__ENTRIES PROVIDED__.
══════════════════════════════

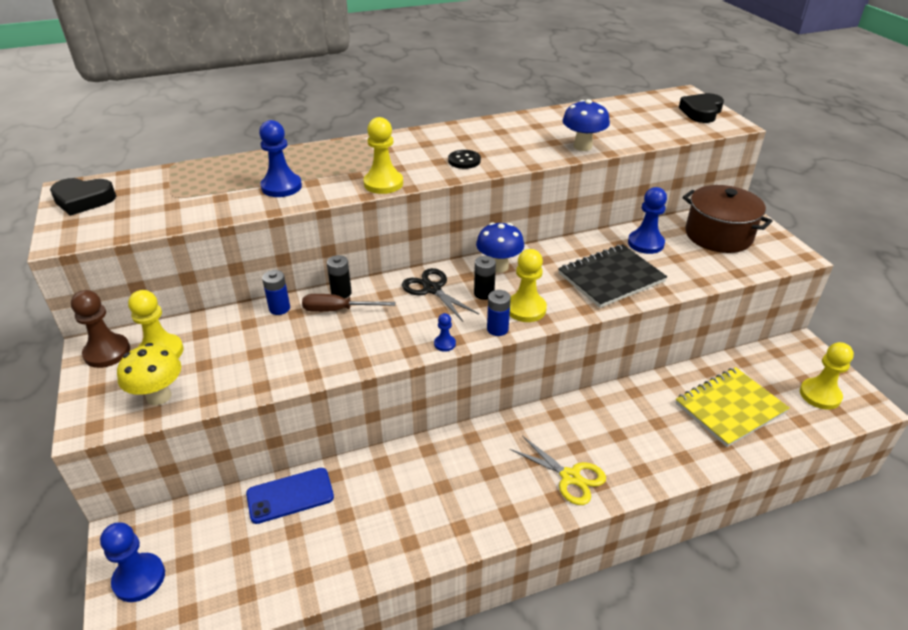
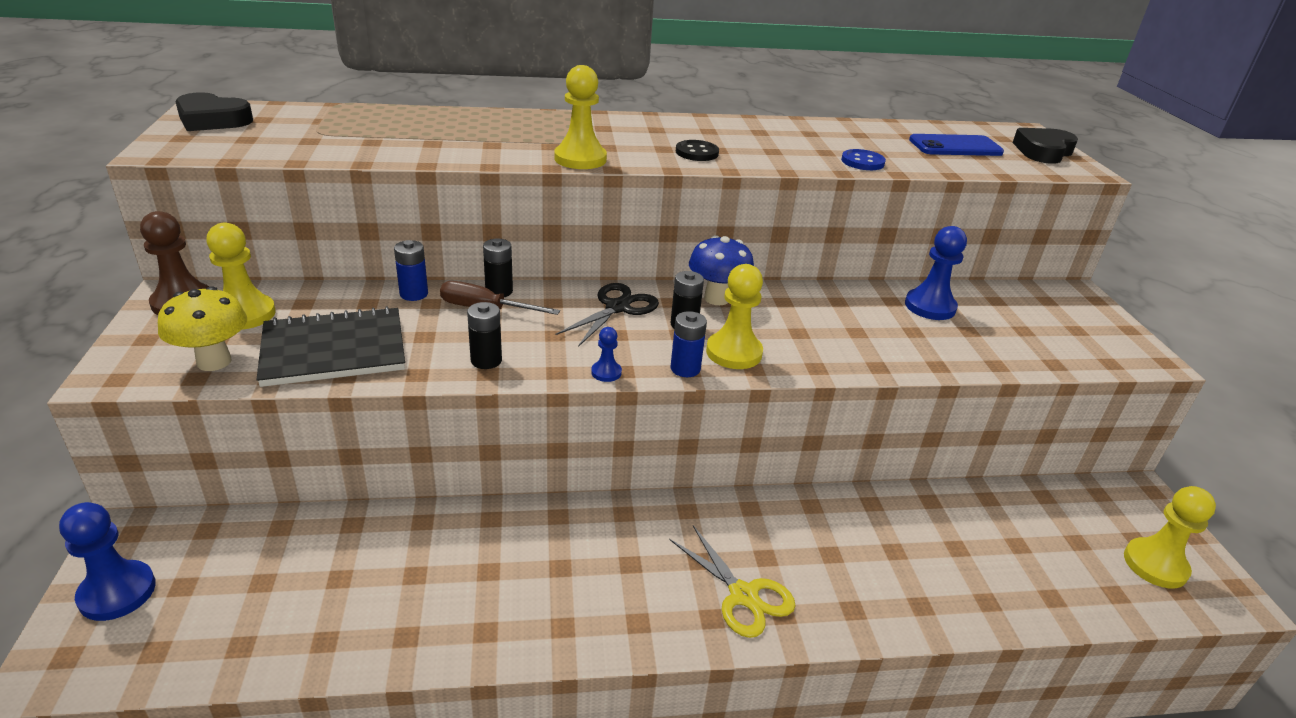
camera: 10 degrees right, 5 degrees down
(281, 187) = (452, 143): blue pawn -> none
(290, 495) = (354, 533): blue phone -> blue phone (955, 146)
(357, 352) = (486, 360): none -> black battery
(432, 289) = (617, 307): black scissors -> black scissors turned 60 degrees clockwise
(582, 146) = (862, 162): blue mushroom -> blue button
(611, 278) = (867, 338): black notebook -> black notebook (334, 350)
(718, 235) = (1038, 315): brown pot -> none
(730, 408) = (1010, 554): yellow notebook -> none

══════════════════════════════

__TRY IT__. Locate the lines above that hold the word "degrees". Show every one of them.

__SOLUTION TO THIS TASK__.
camera: 10 degrees right, 5 degrees down
(432, 289) = (617, 307): black scissors -> black scissors turned 60 degrees clockwise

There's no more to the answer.